» **BRIEF**: Check each line of the listing below for the string "none", then copy every line that has it.

» **INFORMATION**:
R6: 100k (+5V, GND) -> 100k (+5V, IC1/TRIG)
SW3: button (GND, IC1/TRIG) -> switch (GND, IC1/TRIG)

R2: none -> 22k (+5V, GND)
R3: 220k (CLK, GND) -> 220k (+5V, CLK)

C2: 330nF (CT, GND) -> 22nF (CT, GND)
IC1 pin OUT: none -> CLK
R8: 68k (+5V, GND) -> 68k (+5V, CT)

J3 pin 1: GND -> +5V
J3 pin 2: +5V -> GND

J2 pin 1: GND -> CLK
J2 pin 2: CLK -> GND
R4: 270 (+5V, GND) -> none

» **OUTPUT**:
R2: none -> 22k (+5V, GND)
IC1 pin OUT: none -> CLK
R4: 270 (+5V, GND) -> none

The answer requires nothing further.